Directive:
Reproduce the material word for word; the images stay out.

Material:
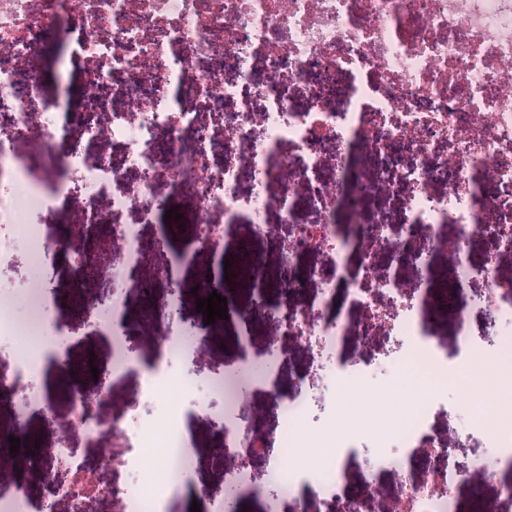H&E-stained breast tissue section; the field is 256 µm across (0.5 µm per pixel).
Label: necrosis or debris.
<instances>
[{
  "label": "necrosis or debris",
  "instance_id": "4bbe7bcc",
  "mask_svg": "<svg viewBox=\"0 0 512 512\" xmlns=\"http://www.w3.org/2000/svg\"><path fill=\"white\" fill-rule=\"evenodd\" d=\"M61 39L88 89L72 102L44 96L39 77L46 48ZM98 139L111 149L88 159L85 144ZM34 140L38 157L20 152ZM187 189L200 219L176 258L174 227L159 224L154 202ZM374 197L385 212H366ZM22 200L42 223L21 225ZM75 203L87 239L78 251L68 244ZM129 212L159 231L121 223ZM241 223L257 237L277 228L283 261L272 284L262 255L244 251L258 295L237 315L275 325L272 358L298 349L306 362L288 384L256 379L281 423L276 434L237 413L249 342L211 379L224 411H196L221 450L201 491L208 512H224L228 484L289 497L293 512H458L462 489L477 504L495 491L512 508V278L497 271L512 255V0H0V341L13 344L0 403L38 408L51 430L33 473L0 474V512H94L104 502L168 512L192 456L169 413L148 418L139 407L190 390L192 374L165 368L202 356L208 332L167 324L136 361L129 352L146 330L129 311L175 312L177 270L223 253ZM476 238L486 259L475 269ZM50 253L71 287L100 276L108 303L92 299L64 319L52 296L17 315L14 302L34 294ZM161 253L167 263L132 282L139 263ZM439 254L450 266L435 267ZM405 268L418 286L402 282ZM475 278L482 288L470 309L455 307ZM447 318L451 353L436 336ZM90 326L110 330L113 344L95 375L66 349ZM34 332L32 349L23 340ZM345 340L352 352L337 355ZM48 365L63 379L61 417L40 383ZM488 366L498 377L466 390L465 431L440 435L428 417L447 383ZM381 368L392 372L397 413L367 428L379 448L370 466L353 477L336 459L290 465L301 444L346 447L336 392L367 404ZM134 373L137 394L103 411L111 381ZM476 435L494 443V463L459 454ZM394 442L402 456L389 453ZM386 472L395 476L387 489Z\"/></svg>",
  "mask_w": 512,
  "mask_h": 512
}]
</instances>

The completed task:
H&E-stained breast tissue section; the field is 256 µm across (0.5 µm per pixel).
Label: necrosis or debris.
<instances>
[{
  "label": "necrosis or debris",
  "instance_id": "4bbe7bcc",
  "mask_svg": "<svg viewBox=\"0 0 512 512\" xmlns=\"http://www.w3.org/2000/svg\"><path fill=\"white\" fill-rule=\"evenodd\" d=\"M61 39L88 89L72 102L44 96L39 77L46 48ZM98 139L111 149L88 159L85 144ZM34 140L38 157L20 152ZM187 189L200 219L176 258L174 227L159 224L154 202ZM374 197L385 212H366ZM22 200L42 223L21 225ZM75 203L87 239L78 251L68 244ZM129 212L159 231L121 223ZM241 223L257 237L277 228L283 261L272 284L262 255L244 251L258 295L237 315L275 325L272 358L298 349L306 362L288 384L256 379L281 423L276 434L237 413L249 342L211 379L224 411H196L221 450L201 491L208 512H224L228 484L289 497L293 512H458L462 489L477 504L495 491L512 508V278L497 271L512 255V0H0V341L13 344L0 403L38 408L51 430L33 473L0 474V512H94L104 502L168 512L192 456L169 413L148 418L139 407L190 390L192 374L165 368L202 356L208 332L167 324L136 361L129 352L146 330L129 311L175 312L177 270L223 253ZM476 238L486 259L475 269ZM50 253L71 287L100 276L108 303L92 299L64 319L52 296L17 315L14 302L34 294ZM161 253L167 263L132 282L139 263ZM439 254L450 266L435 267ZM405 268L418 286L402 282ZM475 278L482 288L470 309L455 307ZM447 318L451 353L436 336ZM90 326L110 330L113 344L95 375L66 349ZM34 332L32 349L23 340ZM345 340L352 352L337 355ZM48 365L63 379L61 417L40 383ZM488 366L498 377L466 390L465 431L440 435L428 417L447 383ZM381 368L392 372L397 413L367 428L379 448L370 466L353 477L336 459L290 465L301 444L346 447L336 392L367 404ZM134 373L137 394L103 411L111 381ZM476 435L494 443V463L459 454ZM394 442L402 456L389 453ZM386 472L395 476L387 489Z\"/></svg>",
  "mask_w": 512,
  "mask_h": 512
}]
</instances>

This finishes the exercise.